MATERIAL PROVIDED »
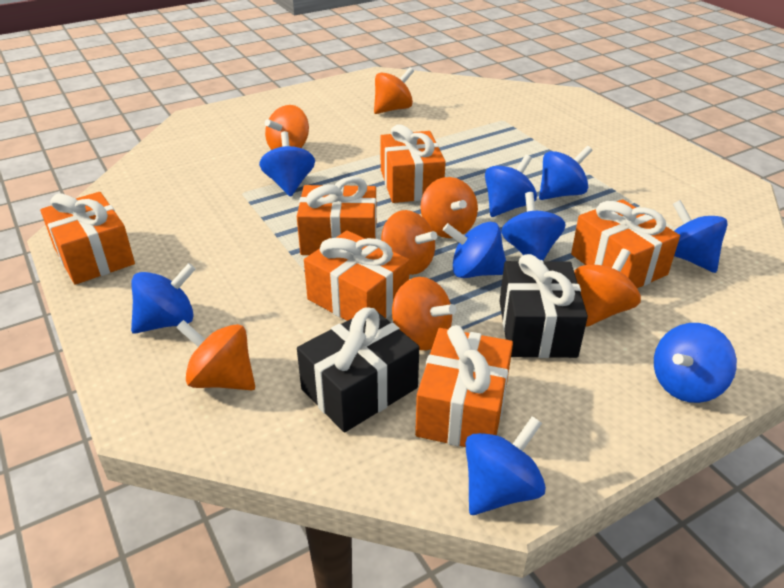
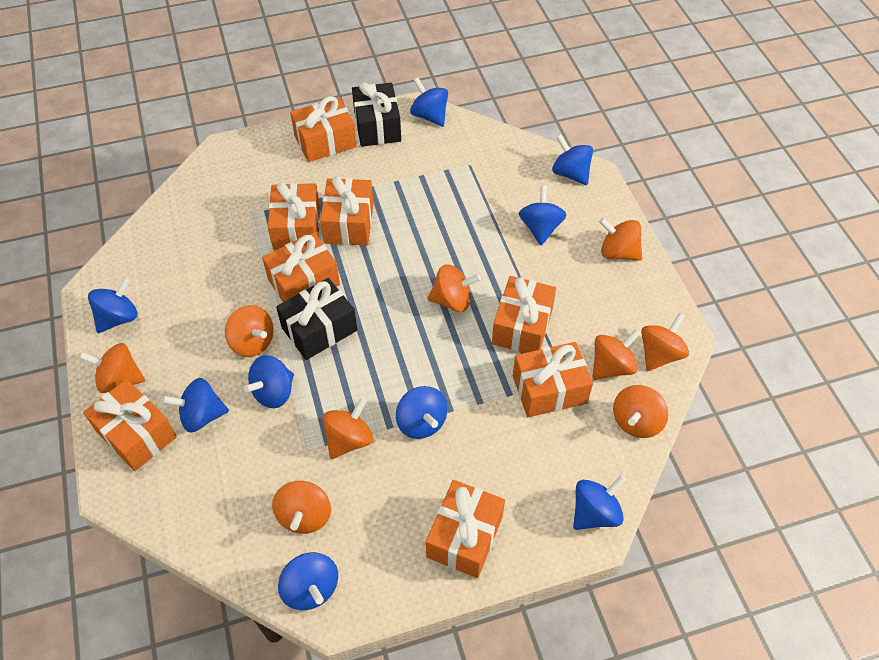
orange gift: 6 -> 8
orange spinning top: 7 -> 9

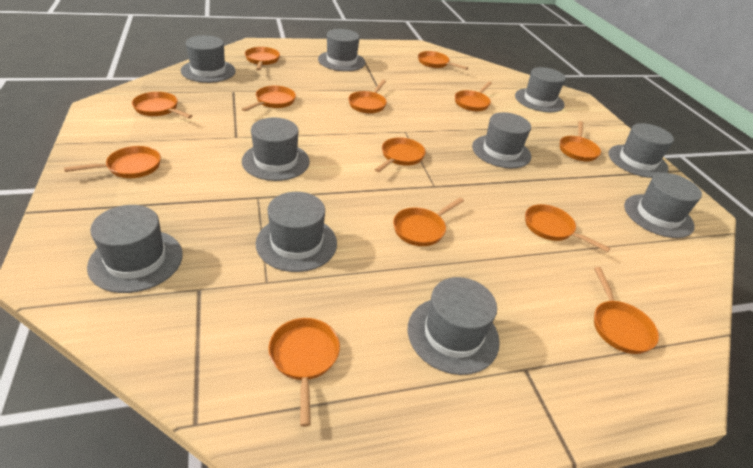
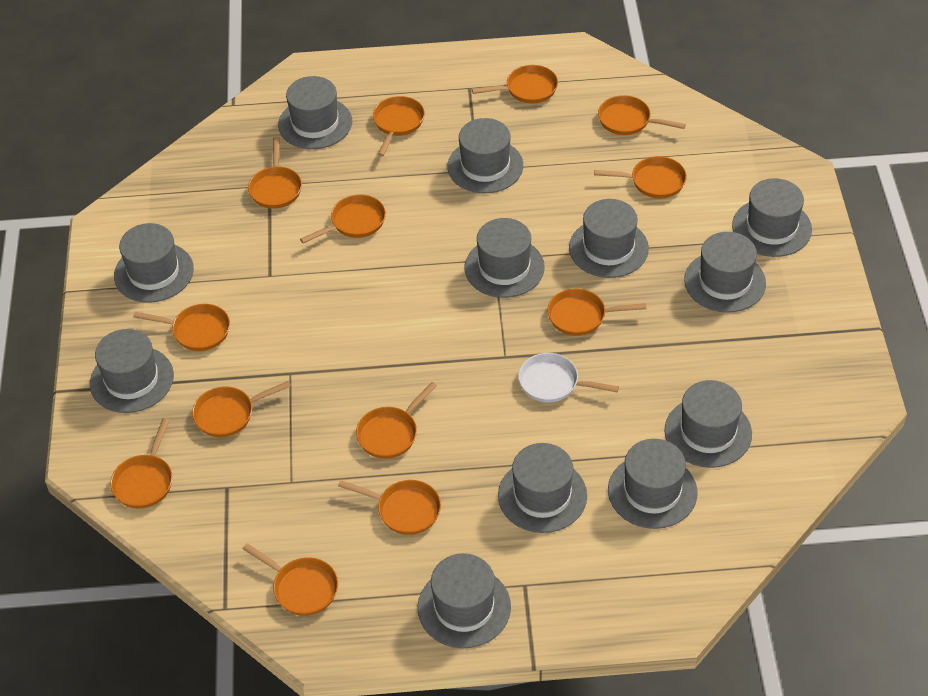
grey hat: 10 -> 12
white pan: 0 -> 1

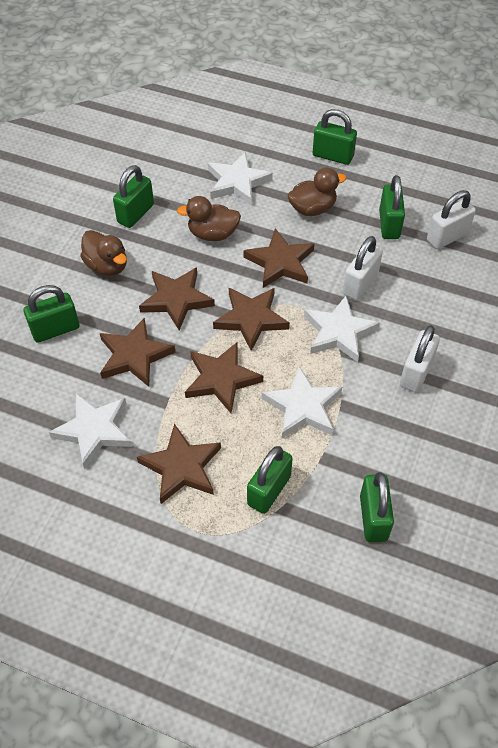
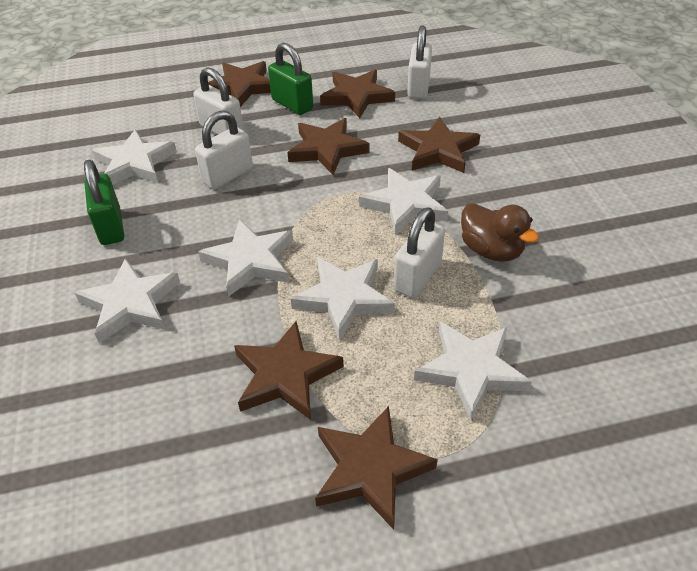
brown duck: 3 -> 1
green padlock: 6 -> 2
white padlock: 3 -> 4
white star: 4 -> 6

YOUR ASSIGNMENT »
Write out every line of the listing exactly as written, and leave the pictures out.

ANSWER BELOW »
orange gift: 6 -> 8
orange spinning top: 7 -> 9

grey hat: 10 -> 12
white pan: 0 -> 1

brown duck: 3 -> 1
green padlock: 6 -> 2
white padlock: 3 -> 4
white star: 4 -> 6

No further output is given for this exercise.